Dataset records:
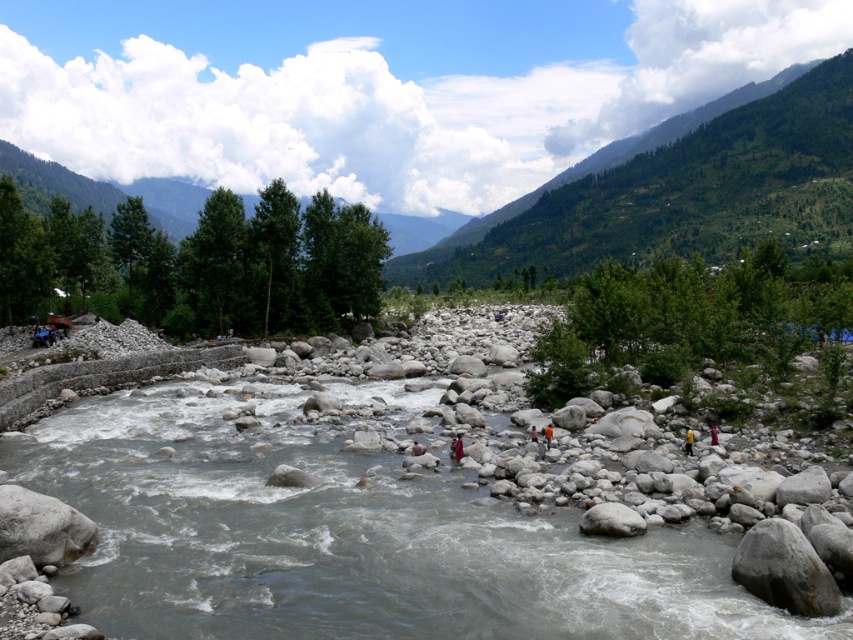
Question: Among these points, which one is nearest to the camera?

Choices:
 (A) (505, 236)
 (B) (456, 438)

Answer: (B)

Question: Among these points, which one is nearest to the camera?

Choices:
 (A) (817, 67)
 (B) (454, 442)
 (C) (691, 451)

Answer: (C)

Question: Based on their relative distances, which object is farther from the yellow fabric at center?

Choices:
 (A) green leafy mountain at upper right
 (B) red fabric person at center

Answer: (A)

Question: Does green leafy mountain at upper right appear on the left side of red fabric person at center?

Choices:
 (A) yes
 (B) no

Answer: (B)

Question: In this image, where is red fabric person at center located relative to yellow fabric at center?

Choices:
 (A) below
 (B) above

Answer: (A)

Question: Does green leafy mountain at upper right have a larger size compared to yellow fabric at center?

Choices:
 (A) yes
 (B) no

Answer: (A)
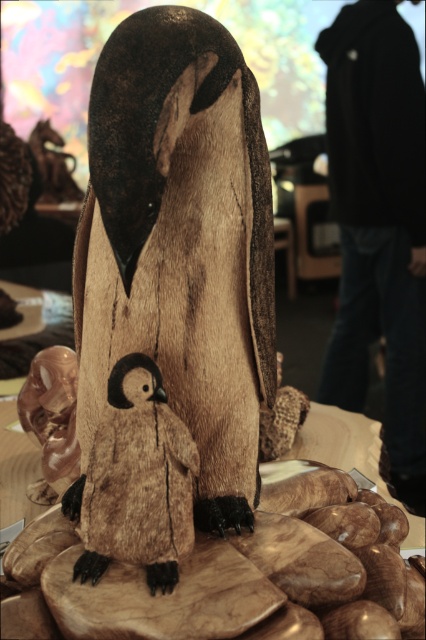
Is brown fuzzy penguin at center smaller than translucent amber penguin at lower left?

Yes.

Is brown fuzzy penguin at center bigger than translucent amber penguin at lower left?

Actually, brown fuzzy penguin at center might be smaller than translucent amber penguin at lower left.

Where is `brown fuzzy penguin at center`? This screenshot has height=640, width=426. brown fuzzy penguin at center is located at coordinates (135, 481).

Based on the photo, can you confirm if wooden penguin at center is positioned to the right of brown fuzzy penguin at center?

Indeed, wooden penguin at center is positioned on the right side of brown fuzzy penguin at center.

Is wooden penguin at center closer to camera compared to brown fuzzy penguin at center?

That is True.

Does point (187, 76) lie behind point (167, 449)?

No, it is in front of (167, 449).

You are a GUI agent. You are given a task and a screenshot of the screen. Output one action in this format:
    pyautogui.click(x=<x>, y=<y>)
    Task: Click on the wooden penguin at center
    Image resolution: width=426 pixels, height=640 pixels.
    Given the screenshot: What is the action you would take?
    pyautogui.click(x=181, y=243)

Who is taller, wooden penguin at center or translucent amber penguin at lower left?

wooden penguin at center is taller.

Looking at this image, does wooden penguin at center have a lesser height compared to translucent amber penguin at lower left?

Incorrect, wooden penguin at center's height does not fall short of translucent amber penguin at lower left's.

The height and width of the screenshot is (640, 426). Identify the location of wooden penguin at center. (181, 243).

Find the location of a particular element. Image resolution: width=426 pixels, height=640 pixels. wooden penguin at center is located at coordinates click(x=181, y=243).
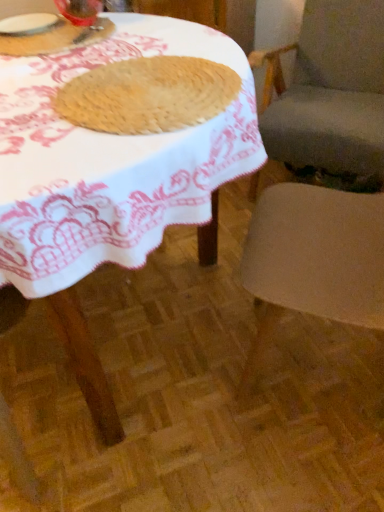
At what (x,y) coordinates should I click in order to perform the action: click on free space between white glossy plate at upper left, marked as the second tableware in a right-to-left arrangement, and golden brown textured cookie at center. Please return your answer as a coordinate pair (x, y). Looking at the image, I should click on (79, 56).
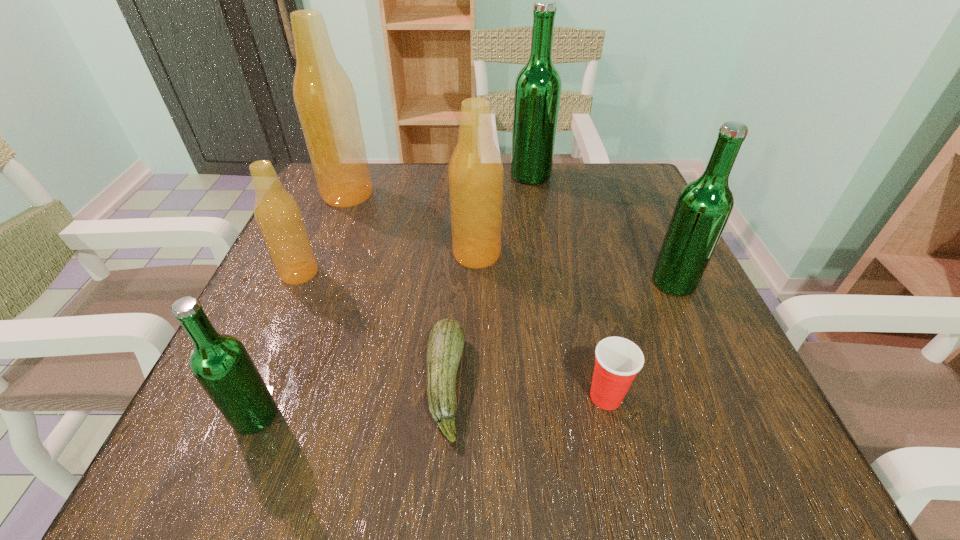
Identify the location of the biggest green beer bottle. This screenshot has height=540, width=960. tap(538, 86).

Image resolution: width=960 pixels, height=540 pixels. Find the location of `the second beer bottle from right to left`. the second beer bottle from right to left is located at coordinates (538, 86).

Identify the location of the farthest tan beer bottle. (325, 100).

This screenshot has width=960, height=540. I want to click on the third beer bottle from right to left, so click(476, 173).

In order to click on the rightmost tan beer bottle in this screenshot , I will do `click(476, 173)`.

Where is `the second biggest green beer bottle`? the second biggest green beer bottle is located at coordinates (703, 208).

Locate an element on the screen. the rightmost beer bottle is located at coordinates (703, 208).

Where is `the smallest tan beer bottle`? the smallest tan beer bottle is located at coordinates (278, 216).

At what (x,y) coordinates should I click in order to perform the action: click on the smallest green beer bottle. Please return your answer as a coordinate pair (x, y). This screenshot has width=960, height=540. Looking at the image, I should click on (221, 364).

Identify the location of the nearest green beer bottle. (221, 364).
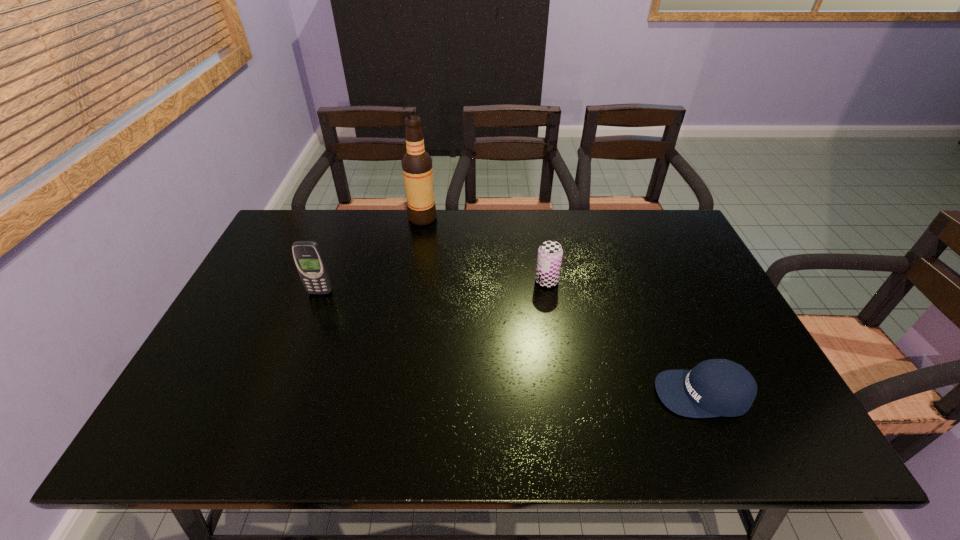
The image size is (960, 540). What are the coordinates of `free space between the second nearest object and the beer can` in the screenshot? It's located at (433, 287).

What are the coordinates of `unoccupied position between the second shortest object and the tallest object` in the screenshot? It's located at (485, 249).

Identify the location of vacant space that is in between the second object from right to left and the nearest object. The width and height of the screenshot is (960, 540). (625, 338).

At what (x,y) coordinates should I click in order to perform the action: click on free spot between the second shortest object and the shortest object. Please return your answer as a coordinate pair (x, y). Looking at the image, I should click on (625, 338).

Identify the location of free spot between the rightmost object and the third shortest object. (512, 343).

Identify which object is the second nearest to the second object from right to left. Please provide its 2D coordinates. Your answer should be formatted as a tuple, i.e. [(x, y)], where the tuple contains the x and y coordinates of a point satisfying the conditions above.

[(417, 169)]

Identify the location of object that is the second closest to the shortest object. (417, 169).

Find the location of `free space that satisfies the following two spatial constraints: 1. on the back side of the beer can; 2. on the label of the farthest object`. free space that satisfies the following two spatial constraints: 1. on the back side of the beer can; 2. on the label of the farthest object is located at coordinates (537, 218).

Locate an element on the screen. Image resolution: width=960 pixels, height=540 pixels. free space that satisfies the following two spatial constraints: 1. on the label of the alcohol; 2. on the back side of the third object from left to right is located at coordinates click(x=412, y=281).

I want to click on free location that satisfies the following two spatial constraints: 1. on the label of the farthest object; 2. on the screen of the third shortest object, so pyautogui.click(x=410, y=292).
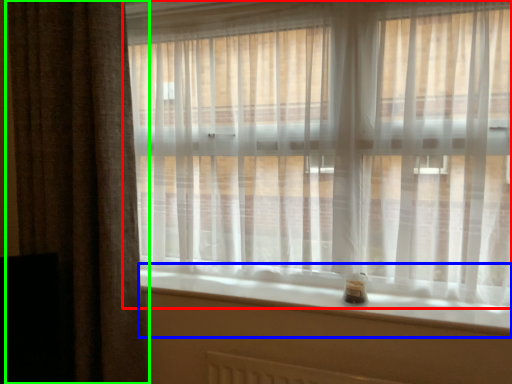
Question: Estimate the real-world distances between objects in this image. Which object is farther from curtain (highlighted by a red box), window sill (highlighted by a blue box) or curtain (highlighted by a green box)?

Choices:
 (A) window sill
 (B) curtain

Answer: (B)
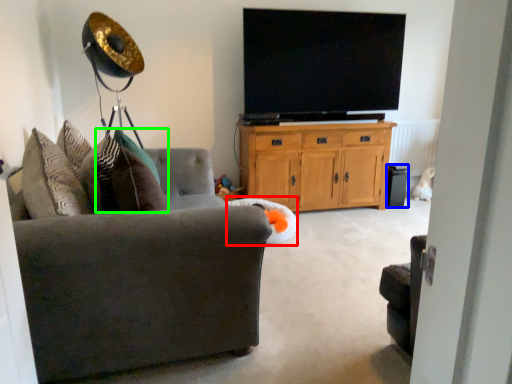
Question: Considering the real-world distances, which object is closest to bean bag chair (highlighted by a red box)? speaker (highlighted by a blue box) or pillow (highlighted by a green box).

Choices:
 (A) speaker
 (B) pillow

Answer: (B)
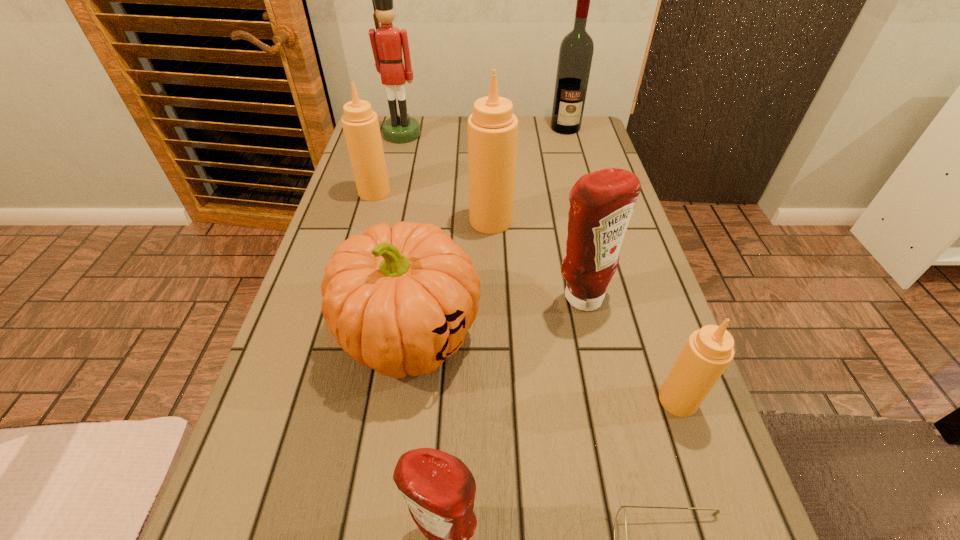
The height and width of the screenshot is (540, 960). I want to click on green nutcracker, so click(x=387, y=42).

Where is `alcohol`? The width and height of the screenshot is (960, 540). alcohol is located at coordinates (576, 50).

Identify the location of the second nearest tan condiment. (493, 128).

The height and width of the screenshot is (540, 960). Find the location of `the tallest condiment`. the tallest condiment is located at coordinates (493, 128).

At what (x,y) coordinates should I click in order to perform the action: click on the third farthest object. Please return your answer as a coordinate pair (x, y). Looking at the image, I should click on (360, 123).

This screenshot has height=540, width=960. Find the location of `the farthest tan condiment`. the farthest tan condiment is located at coordinates point(360,123).

Image resolution: width=960 pixels, height=540 pixels. Identify the location of the bigger red condiment. (601, 203).

I want to click on the second condiment from right to left, so click(601, 203).

Identify the location of pumpkin. The image size is (960, 540). (399, 300).

Find the location of a particular element. the rightmost tan condiment is located at coordinates (708, 351).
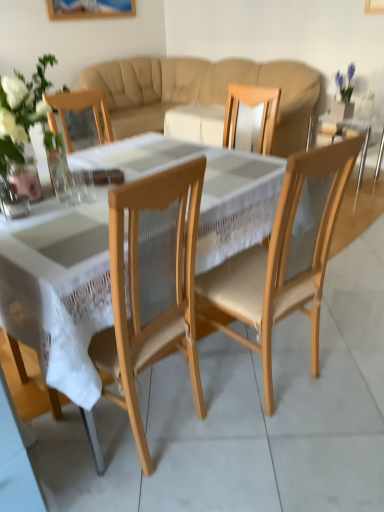
This screenshot has width=384, height=512. In order to click on vacant region to the right of clear glass vase at left in this screenshot , I will do `click(71, 199)`.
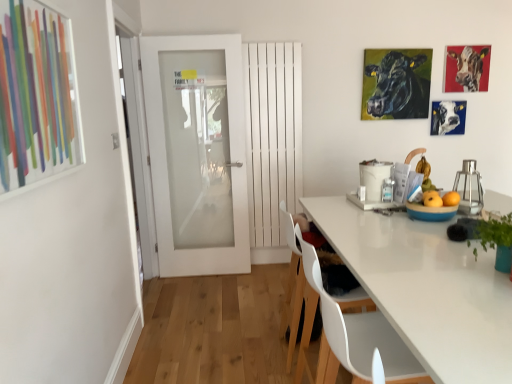
The height and width of the screenshot is (384, 512). Find the location of `free space above blue glossy bowl at right (from a real-world perspective)`. free space above blue glossy bowl at right (from a real-world perspective) is located at coordinates pos(431,201).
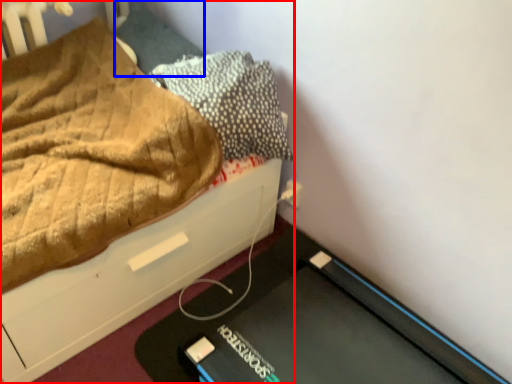
Question: Among these objects, which one is nearest to the camera, bed (highlighted by a red box) or pillow (highlighted by a blue box)?

Choices:
 (A) bed
 (B) pillow

Answer: (A)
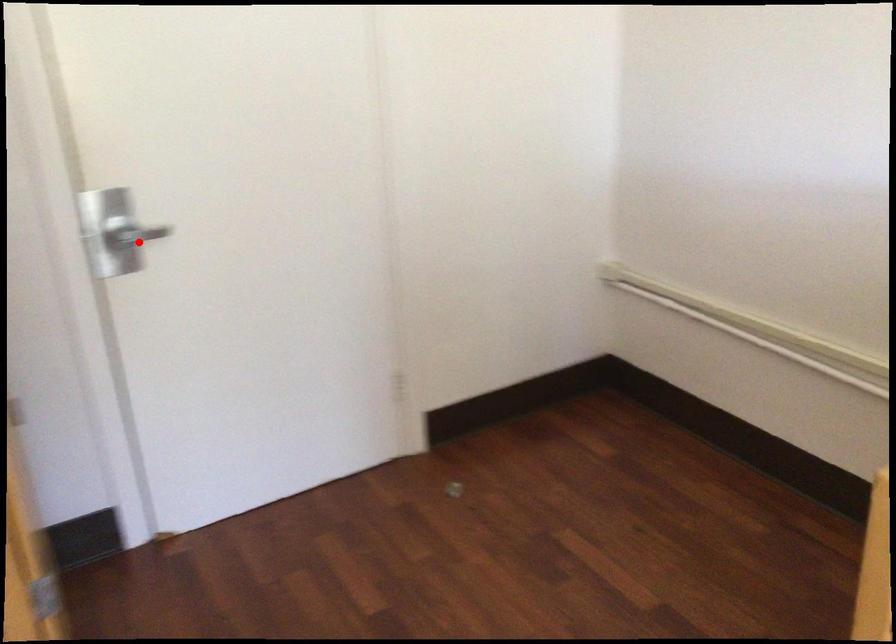
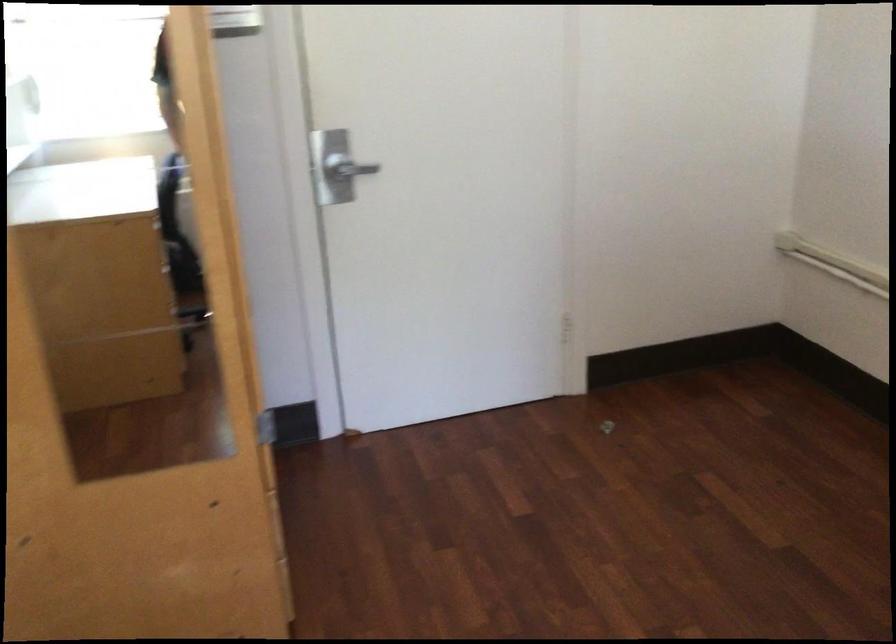
In the second image, find the point that corresponds to the highlighted location in the first image.

(350, 174)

Try it: Rewrite the lines from the one containing "Locate an element on the screen. Image" through the one containing "I want to click on free", inclusive, changing "label" to "sticker" and leaving everything else as it is.

Reply to the task:
Locate an element on the screen. Image resolution: width=960 pixels, height=540 pixels. free space that satisfies the following two spatial constraints: 1. on the sticker of the alcohol; 2. on the back side of the third object from left to right is located at coordinates click(x=412, y=281).

I want to click on free location that satisfies the following two spatial constraints: 1. on the sticker of the farthest object; 2. on the screen of the third shortest object, so pyautogui.click(x=410, y=292).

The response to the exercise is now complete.